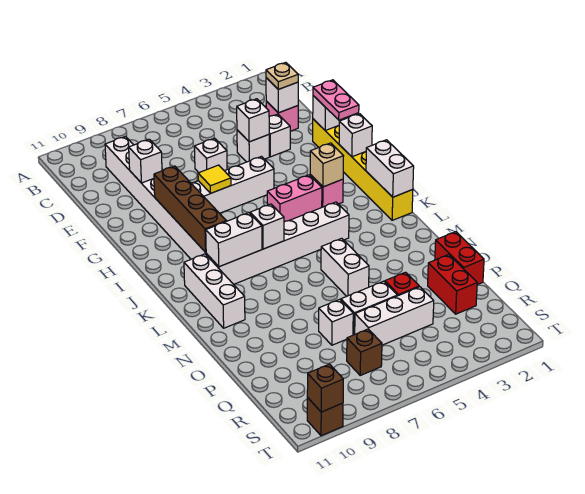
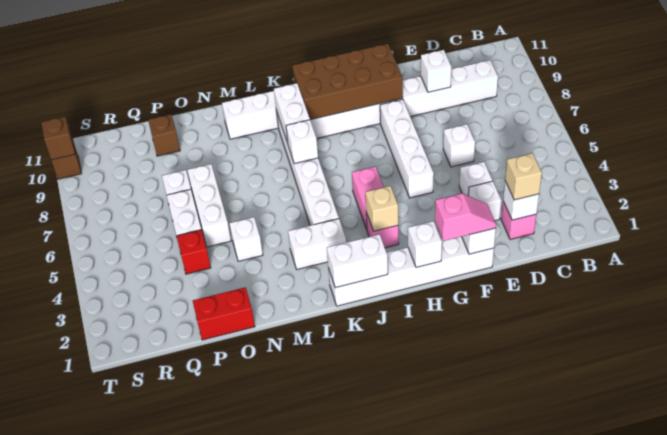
tan plate D2 level 3 -> tan brick D2 level 3
white brick E4 level 2 -> white brick N4 level 1
yellow brick F1:K1 level 1 -> white brick F1:K1 level 1
pink plate F1:G1 level 3 -> pink slope F1:G1 level 3 top G
yellow tile G7 level 2 -> none
brown brick G9:J9 level 2 -> brown brick G9:J10 level 2
white brick M5:N5 level 1 -> white brick K3:L3 level 1
red brick P2:Q2 level 1 -> none
white brick Q4:Q6 level 1 -> white brick O5:O7 level 1
brown brick R7 level 1 -> brown brick P10 level 1

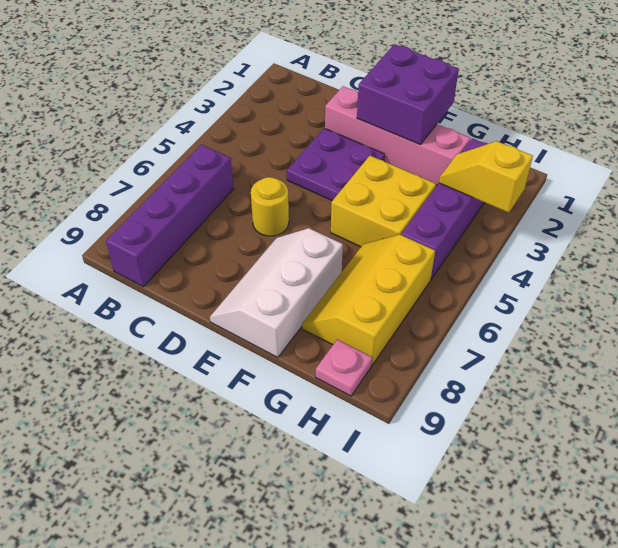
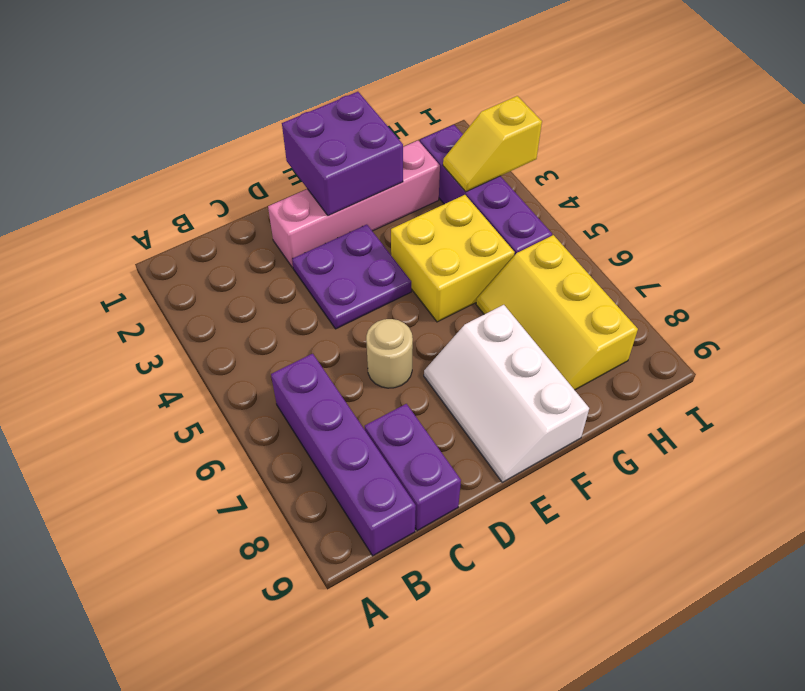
none -> purple brick C8:C9 level 1
yellow round brick D6 level 1 -> tan round brick D6 level 1
pink plate H9 level 1 -> none

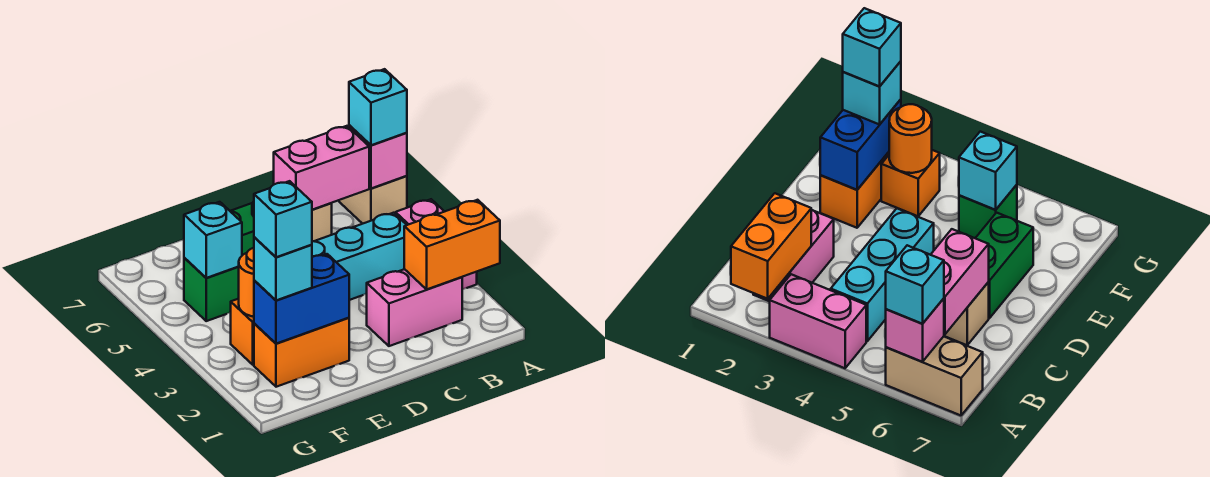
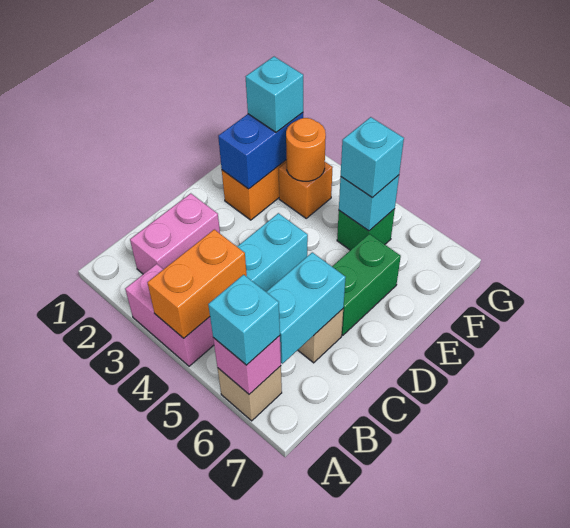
orange brick A2:B2 level 2 -> orange brick A4:B4 level 2
tan brick A6:A7 level 1 -> tan brick A6 level 1
pink brick B6:C6 level 2 -> cyan brick B6:C6 level 2
cyan brick F2 level 4 -> cyan brick F5 level 3

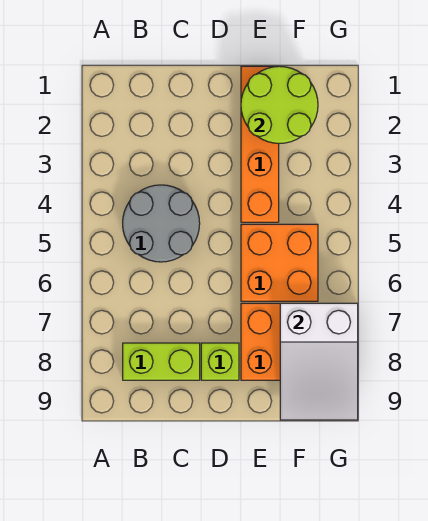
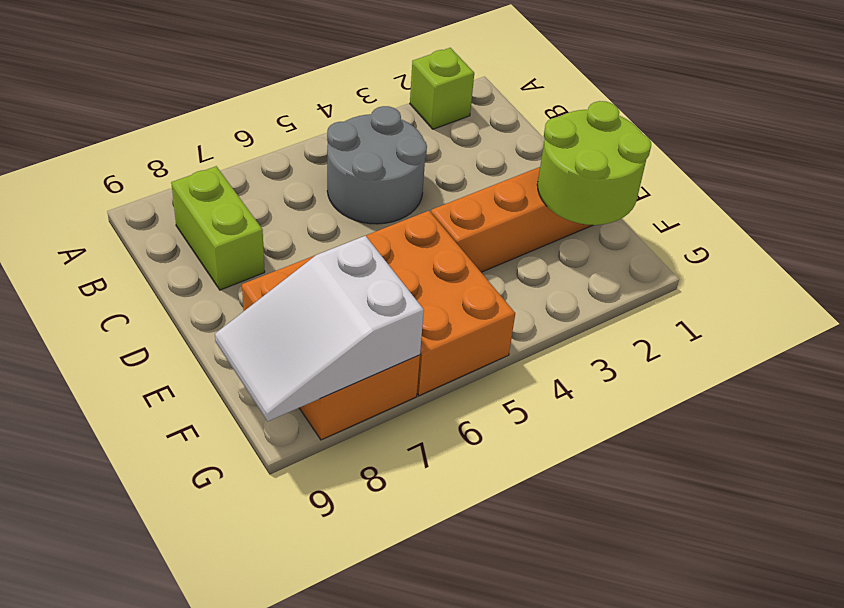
lime brick D8 level 1 -> lime brick A2 level 1
orange brick E5:F6 level 1 -> orange brick E5:G6 level 1

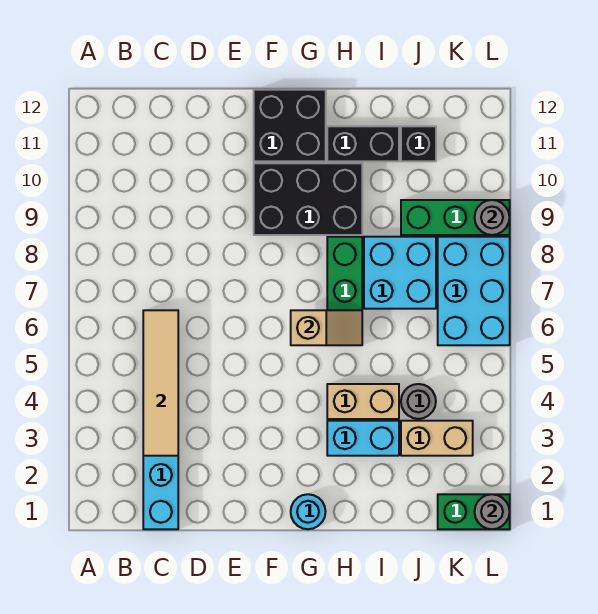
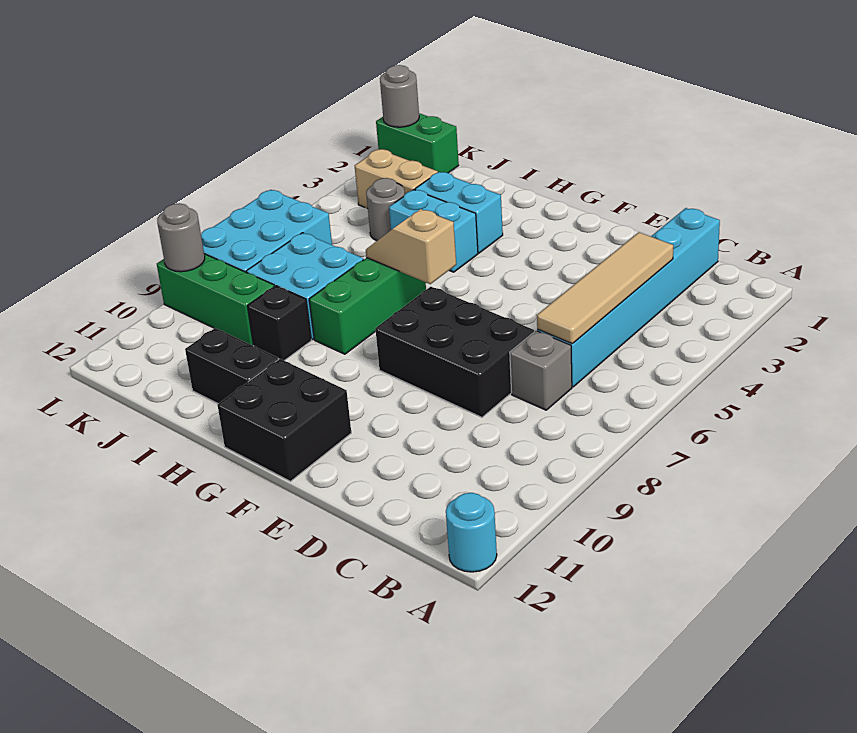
none -> grey brick C7 level 1
black brick F9:H10 level 1 -> black brick D7:F8 level 1
cyan round brick G1 level 1 -> cyan round brick A12 level 1
tan brick H4:I4 level 1 -> cyan brick H4:I4 level 1
black brick J11 level 1 -> black brick I9 level 1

-=-=-=-=-

EXERCISE REQUIREMENTS
Skipping any pictures, copy the line that holds "yellow round brick" and each line after it through the last line of the records, unchanged, and no other lines.

REPLY TO THE TASK
yellow round brick D6 level 1 -> tan round brick D6 level 1
pink plate H9 level 1 -> none

orange brick A2:B2 level 2 -> orange brick A4:B4 level 2
tan brick A6:A7 level 1 -> tan brick A6 level 1
pink brick B6:C6 level 2 -> cyan brick B6:C6 level 2
cyan brick F2 level 4 -> cyan brick F5 level 3

lime brick D8 level 1 -> lime brick A2 level 1
orange brick E5:F6 level 1 -> orange brick E5:G6 level 1

none -> grey brick C7 level 1
black brick F9:H10 level 1 -> black brick D7:F8 level 1
cyan round brick G1 level 1 -> cyan round brick A12 level 1
tan brick H4:I4 level 1 -> cyan brick H4:I4 level 1
black brick J11 level 1 -> black brick I9 level 1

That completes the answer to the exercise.